Task
When the line with "BT202: 6V (plus" turns up below, begin repeating exactly, and carry on through the line with "SW201: switch (+3V3, JACK)"; no pictures go into the copy.

Start of Records shown

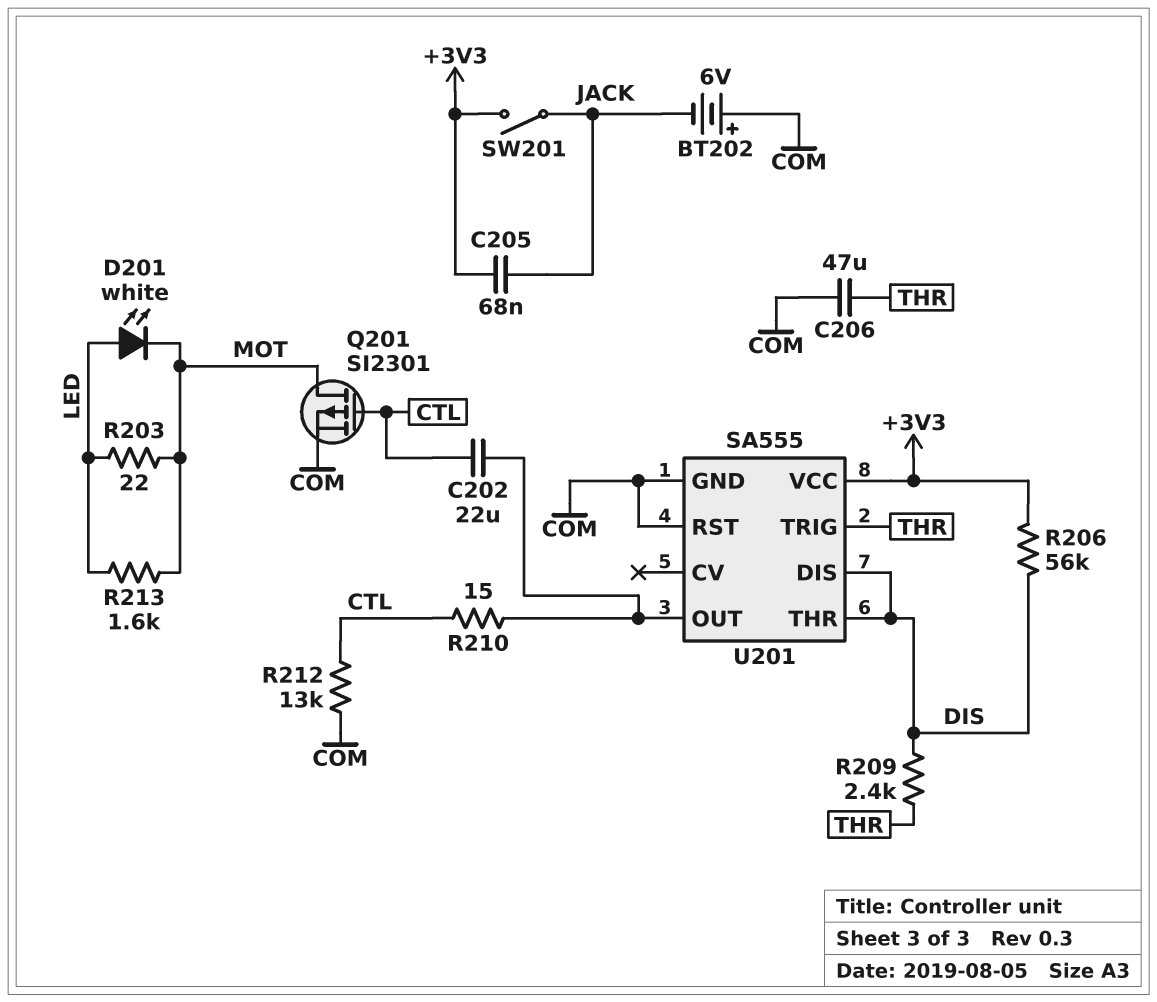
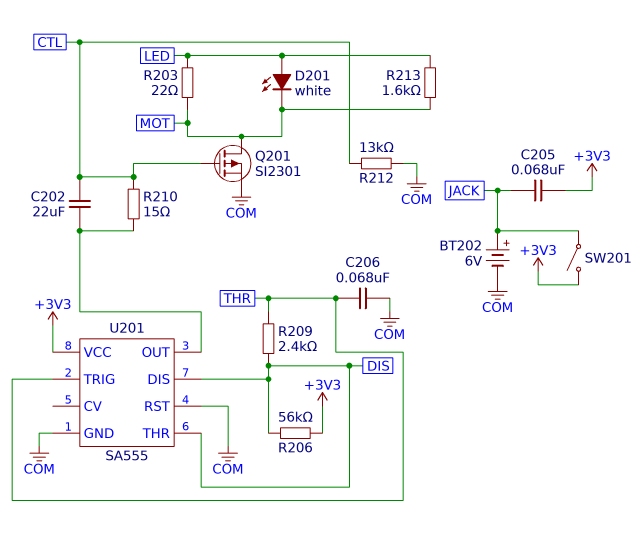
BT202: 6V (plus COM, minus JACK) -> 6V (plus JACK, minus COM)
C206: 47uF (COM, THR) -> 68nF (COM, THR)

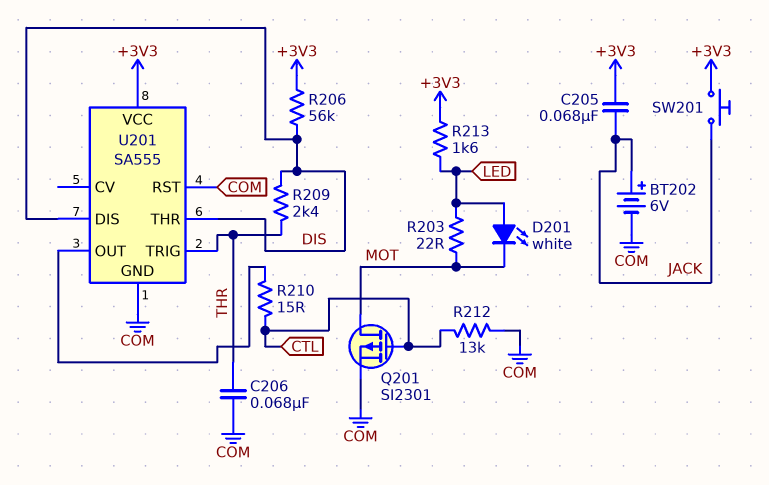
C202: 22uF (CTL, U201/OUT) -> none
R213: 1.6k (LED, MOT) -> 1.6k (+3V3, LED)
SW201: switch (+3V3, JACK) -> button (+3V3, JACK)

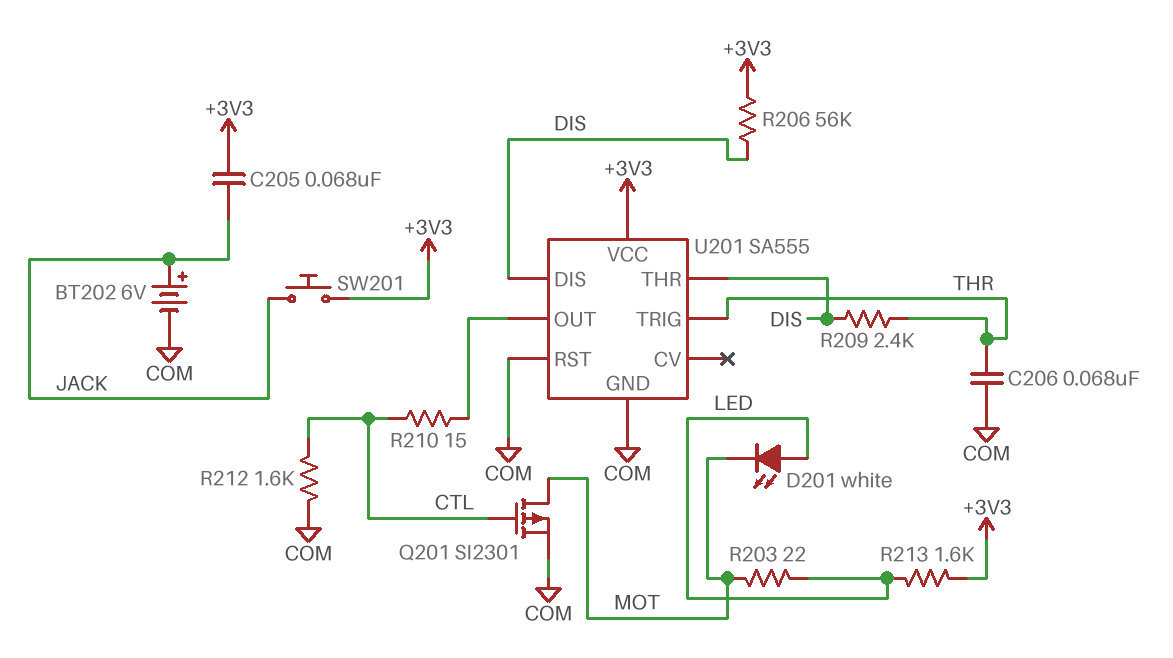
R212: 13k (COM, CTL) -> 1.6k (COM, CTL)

End of Records shown
Start of Records shown

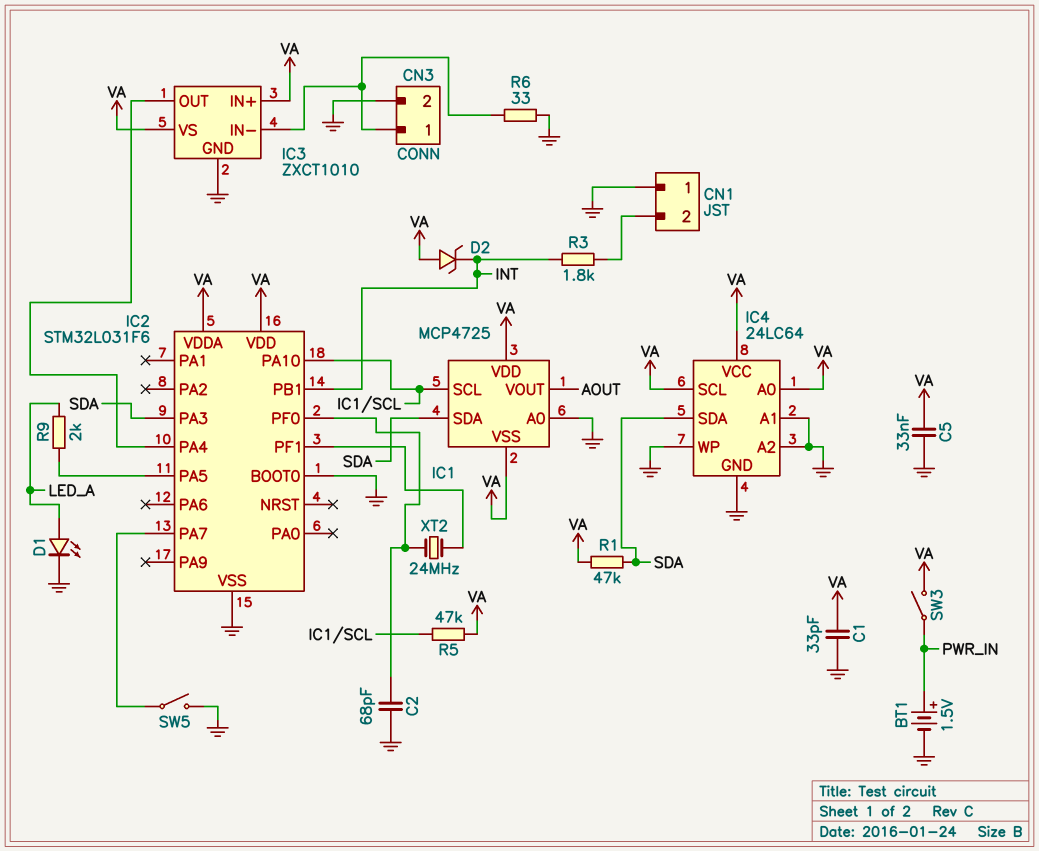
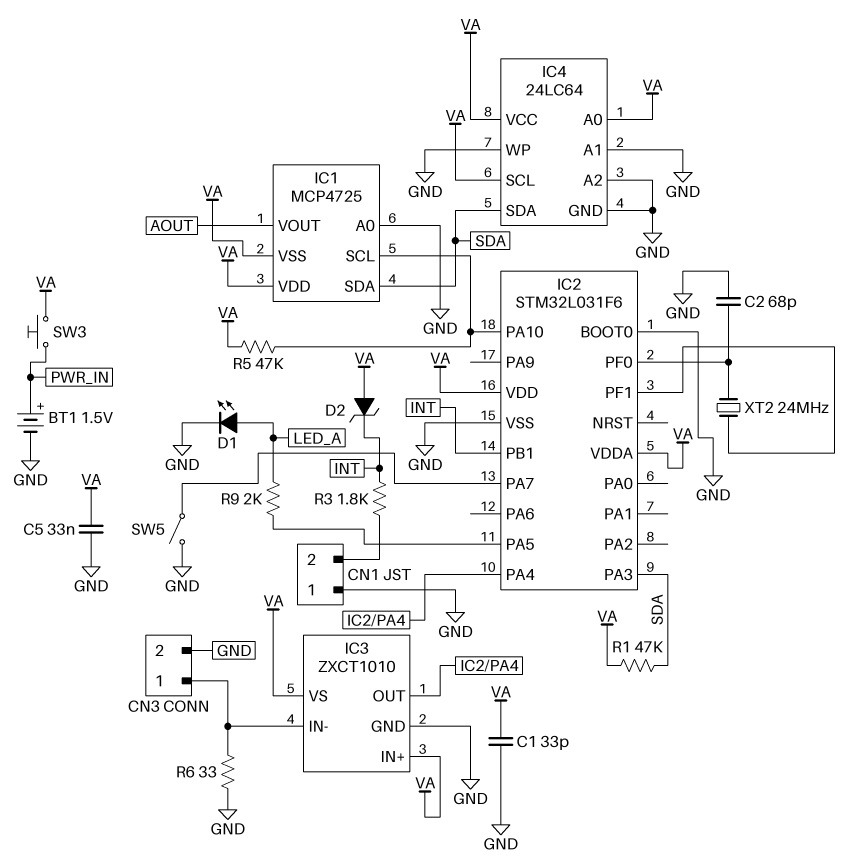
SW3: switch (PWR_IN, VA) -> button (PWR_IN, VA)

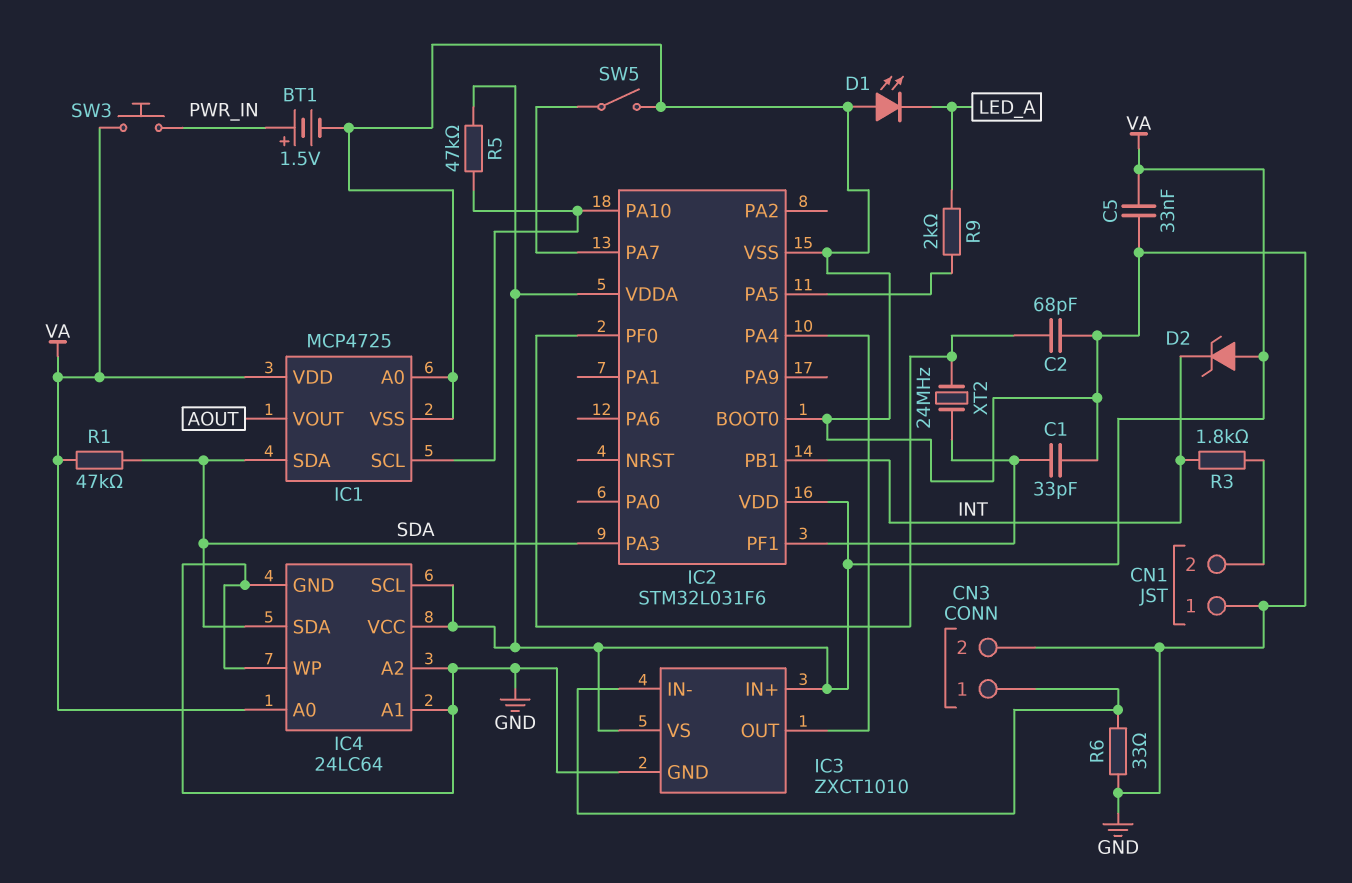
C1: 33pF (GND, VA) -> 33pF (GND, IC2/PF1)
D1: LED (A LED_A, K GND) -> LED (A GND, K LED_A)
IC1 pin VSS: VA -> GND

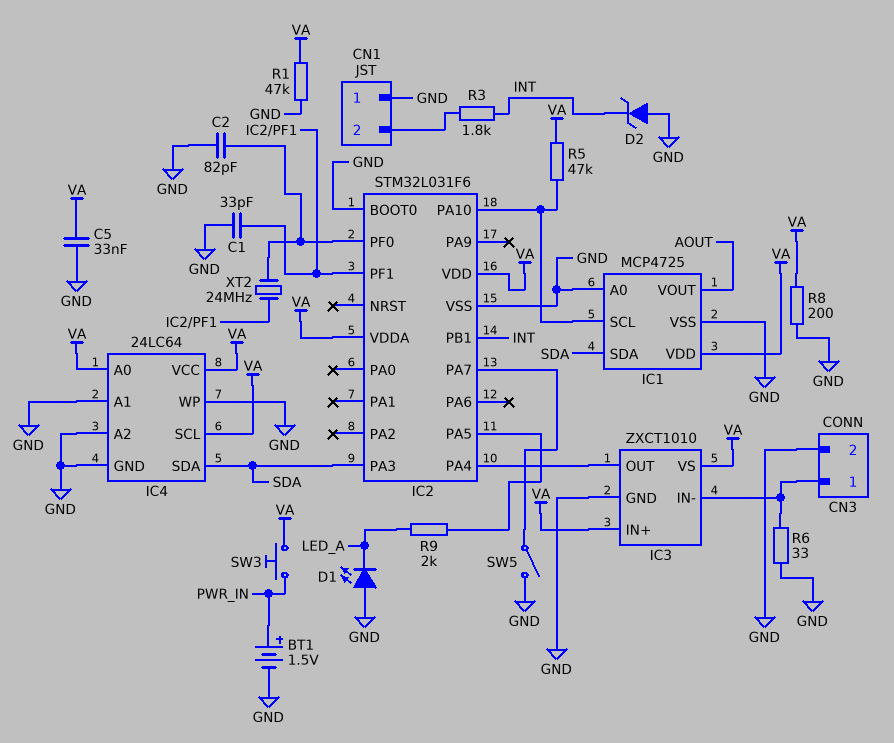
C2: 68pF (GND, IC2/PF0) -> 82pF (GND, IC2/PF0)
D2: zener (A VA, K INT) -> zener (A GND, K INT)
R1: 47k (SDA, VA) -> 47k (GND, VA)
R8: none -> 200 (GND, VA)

End of Records shown

Answer to this problem
BT202: 6V (plus COM, minus JACK) -> 6V (plus JACK, minus COM)
C206: 47uF (COM, THR) -> 68nF (COM, THR)

C202: 22uF (CTL, U201/OUT) -> none
R213: 1.6k (LED, MOT) -> 1.6k (+3V3, LED)
SW201: switch (+3V3, JACK) -> button (+3V3, JACK)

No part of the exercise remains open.